**What to produce**
Find the line with "BT2: 3.7V (plus" in the records below. Copy it and every line after it, up to and including the line with "U201: NE555 -> SA555".
Records for this exercise START
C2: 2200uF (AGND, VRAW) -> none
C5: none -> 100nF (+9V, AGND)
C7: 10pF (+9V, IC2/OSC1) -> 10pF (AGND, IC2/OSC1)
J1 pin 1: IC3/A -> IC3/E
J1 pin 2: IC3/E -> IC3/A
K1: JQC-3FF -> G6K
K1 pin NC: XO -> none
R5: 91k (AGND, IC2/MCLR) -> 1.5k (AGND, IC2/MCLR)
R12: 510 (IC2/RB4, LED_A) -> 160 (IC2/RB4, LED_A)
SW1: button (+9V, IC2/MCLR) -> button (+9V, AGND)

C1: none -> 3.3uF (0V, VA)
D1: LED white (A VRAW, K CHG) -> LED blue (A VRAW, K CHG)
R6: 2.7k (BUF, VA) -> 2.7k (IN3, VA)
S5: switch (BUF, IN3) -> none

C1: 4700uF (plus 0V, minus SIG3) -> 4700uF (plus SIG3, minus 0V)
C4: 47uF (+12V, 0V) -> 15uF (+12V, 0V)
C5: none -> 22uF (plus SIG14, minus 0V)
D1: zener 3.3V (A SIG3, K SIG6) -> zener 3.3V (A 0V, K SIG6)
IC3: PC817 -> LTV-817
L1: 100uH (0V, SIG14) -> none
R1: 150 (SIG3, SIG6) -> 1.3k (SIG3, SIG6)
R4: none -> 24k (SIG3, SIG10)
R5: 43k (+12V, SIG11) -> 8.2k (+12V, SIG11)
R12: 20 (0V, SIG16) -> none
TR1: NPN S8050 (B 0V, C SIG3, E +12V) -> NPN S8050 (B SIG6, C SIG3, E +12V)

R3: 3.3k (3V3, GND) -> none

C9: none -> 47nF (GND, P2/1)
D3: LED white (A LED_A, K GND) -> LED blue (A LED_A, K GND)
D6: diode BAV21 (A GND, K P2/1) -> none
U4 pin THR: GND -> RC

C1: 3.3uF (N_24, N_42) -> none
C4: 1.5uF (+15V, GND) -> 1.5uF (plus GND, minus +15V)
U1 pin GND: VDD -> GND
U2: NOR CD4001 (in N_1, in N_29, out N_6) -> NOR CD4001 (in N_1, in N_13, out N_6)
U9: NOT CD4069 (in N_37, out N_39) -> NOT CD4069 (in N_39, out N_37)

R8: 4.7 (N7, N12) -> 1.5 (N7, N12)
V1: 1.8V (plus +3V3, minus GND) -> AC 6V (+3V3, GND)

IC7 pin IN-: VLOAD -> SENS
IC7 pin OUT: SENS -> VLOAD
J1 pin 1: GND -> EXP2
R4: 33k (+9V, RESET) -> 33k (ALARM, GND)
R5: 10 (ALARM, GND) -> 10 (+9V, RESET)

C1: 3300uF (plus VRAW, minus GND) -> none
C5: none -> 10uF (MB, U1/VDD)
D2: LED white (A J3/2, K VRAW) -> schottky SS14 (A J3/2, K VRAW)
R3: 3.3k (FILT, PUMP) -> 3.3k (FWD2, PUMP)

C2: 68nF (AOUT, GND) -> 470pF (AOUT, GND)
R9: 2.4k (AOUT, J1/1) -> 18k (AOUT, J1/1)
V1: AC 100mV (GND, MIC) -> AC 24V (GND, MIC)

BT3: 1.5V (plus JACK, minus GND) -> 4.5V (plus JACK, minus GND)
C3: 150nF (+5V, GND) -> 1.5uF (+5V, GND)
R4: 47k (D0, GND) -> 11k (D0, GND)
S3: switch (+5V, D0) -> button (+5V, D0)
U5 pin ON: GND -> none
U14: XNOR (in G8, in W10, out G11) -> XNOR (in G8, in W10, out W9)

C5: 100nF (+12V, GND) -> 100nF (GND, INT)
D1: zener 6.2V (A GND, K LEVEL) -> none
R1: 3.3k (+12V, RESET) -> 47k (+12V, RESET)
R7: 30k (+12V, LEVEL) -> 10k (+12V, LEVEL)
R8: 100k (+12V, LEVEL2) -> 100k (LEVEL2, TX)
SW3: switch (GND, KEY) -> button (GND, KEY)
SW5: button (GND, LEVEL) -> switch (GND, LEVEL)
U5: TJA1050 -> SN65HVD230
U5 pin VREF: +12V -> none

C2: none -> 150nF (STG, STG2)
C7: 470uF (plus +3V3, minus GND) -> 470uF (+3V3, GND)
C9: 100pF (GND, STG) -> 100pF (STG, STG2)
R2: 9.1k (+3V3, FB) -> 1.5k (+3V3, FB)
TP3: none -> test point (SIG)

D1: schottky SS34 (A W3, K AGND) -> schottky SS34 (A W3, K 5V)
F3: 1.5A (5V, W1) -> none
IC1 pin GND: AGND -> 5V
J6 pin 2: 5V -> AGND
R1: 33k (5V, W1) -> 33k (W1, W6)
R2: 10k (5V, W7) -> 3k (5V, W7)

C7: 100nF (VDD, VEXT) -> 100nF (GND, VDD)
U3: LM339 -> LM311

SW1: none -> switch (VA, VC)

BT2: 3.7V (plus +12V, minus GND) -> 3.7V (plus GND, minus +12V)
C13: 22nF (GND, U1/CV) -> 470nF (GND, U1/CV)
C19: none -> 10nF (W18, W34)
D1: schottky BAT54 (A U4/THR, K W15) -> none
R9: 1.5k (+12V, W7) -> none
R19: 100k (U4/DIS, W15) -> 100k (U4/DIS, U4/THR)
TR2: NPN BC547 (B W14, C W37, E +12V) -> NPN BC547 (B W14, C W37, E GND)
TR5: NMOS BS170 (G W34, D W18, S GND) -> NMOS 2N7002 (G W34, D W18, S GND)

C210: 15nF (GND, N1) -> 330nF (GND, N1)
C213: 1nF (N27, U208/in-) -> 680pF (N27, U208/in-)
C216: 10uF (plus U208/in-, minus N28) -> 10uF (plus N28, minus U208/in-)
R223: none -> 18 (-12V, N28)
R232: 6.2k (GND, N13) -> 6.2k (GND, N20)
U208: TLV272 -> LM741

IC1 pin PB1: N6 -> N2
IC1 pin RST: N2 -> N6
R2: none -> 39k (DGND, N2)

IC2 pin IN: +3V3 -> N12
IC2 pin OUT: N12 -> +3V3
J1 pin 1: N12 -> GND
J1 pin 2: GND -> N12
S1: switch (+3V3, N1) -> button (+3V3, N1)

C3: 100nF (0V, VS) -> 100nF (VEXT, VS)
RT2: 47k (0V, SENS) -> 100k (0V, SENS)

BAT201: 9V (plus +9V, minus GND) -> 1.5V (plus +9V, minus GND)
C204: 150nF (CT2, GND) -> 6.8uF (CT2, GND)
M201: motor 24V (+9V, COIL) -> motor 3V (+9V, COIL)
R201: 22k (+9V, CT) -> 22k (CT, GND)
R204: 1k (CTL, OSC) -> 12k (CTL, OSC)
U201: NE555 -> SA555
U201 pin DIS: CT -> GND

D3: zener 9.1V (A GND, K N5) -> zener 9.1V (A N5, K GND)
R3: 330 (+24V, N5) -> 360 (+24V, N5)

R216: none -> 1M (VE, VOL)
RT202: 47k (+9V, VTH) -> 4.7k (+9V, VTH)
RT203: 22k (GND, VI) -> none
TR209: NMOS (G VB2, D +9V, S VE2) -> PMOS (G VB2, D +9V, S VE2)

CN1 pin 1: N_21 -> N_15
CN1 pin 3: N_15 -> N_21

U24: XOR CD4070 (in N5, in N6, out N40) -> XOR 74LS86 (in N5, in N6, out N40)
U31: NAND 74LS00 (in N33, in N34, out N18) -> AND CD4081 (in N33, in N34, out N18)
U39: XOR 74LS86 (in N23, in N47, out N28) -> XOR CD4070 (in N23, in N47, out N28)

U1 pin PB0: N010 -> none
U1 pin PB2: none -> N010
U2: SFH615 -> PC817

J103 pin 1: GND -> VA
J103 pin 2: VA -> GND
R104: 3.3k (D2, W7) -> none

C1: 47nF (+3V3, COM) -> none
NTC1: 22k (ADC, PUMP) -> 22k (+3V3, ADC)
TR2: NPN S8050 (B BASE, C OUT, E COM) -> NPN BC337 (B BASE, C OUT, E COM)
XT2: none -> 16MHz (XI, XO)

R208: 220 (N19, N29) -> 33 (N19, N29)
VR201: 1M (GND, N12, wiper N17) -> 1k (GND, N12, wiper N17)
Records for this exercise END
**The completed task**
BT2: 3.7V (plus +12V, minus GND) -> 3.7V (plus GND, minus +12V)
C13: 22nF (GND, U1/CV) -> 470nF (GND, U1/CV)
C19: none -> 10nF (W18, W34)
D1: schottky BAT54 (A U4/THR, K W15) -> none
R9: 1.5k (+12V, W7) -> none
R19: 100k (U4/DIS, W15) -> 100k (U4/DIS, U4/THR)
TR2: NPN BC547 (B W14, C W37, E +12V) -> NPN BC547 (B W14, C W37, E GND)
TR5: NMOS BS170 (G W34, D W18, S GND) -> NMOS 2N7002 (G W34, D W18, S GND)

C210: 15nF (GND, N1) -> 330nF (GND, N1)
C213: 1nF (N27, U208/in-) -> 680pF (N27, U208/in-)
C216: 10uF (plus U208/in-, minus N28) -> 10uF (plus N28, minus U208/in-)
R223: none -> 18 (-12V, N28)
R232: 6.2k (GND, N13) -> 6.2k (GND, N20)
U208: TLV272 -> LM741

IC1 pin PB1: N6 -> N2
IC1 pin RST: N2 -> N6
R2: none -> 39k (DGND, N2)

IC2 pin IN: +3V3 -> N12
IC2 pin OUT: N12 -> +3V3
J1 pin 1: N12 -> GND
J1 pin 2: GND -> N12
S1: switch (+3V3, N1) -> button (+3V3, N1)

C3: 100nF (0V, VS) -> 100nF (VEXT, VS)
RT2: 47k (0V, SENS) -> 100k (0V, SENS)

BAT201: 9V (plus +9V, minus GND) -> 1.5V (plus +9V, minus GND)
C204: 150nF (CT2, GND) -> 6.8uF (CT2, GND)
M201: motor 24V (+9V, COIL) -> motor 3V (+9V, COIL)
R201: 22k (+9V, CT) -> 22k (CT, GND)
R204: 1k (CTL, OSC) -> 12k (CTL, OSC)
U201: NE555 -> SA555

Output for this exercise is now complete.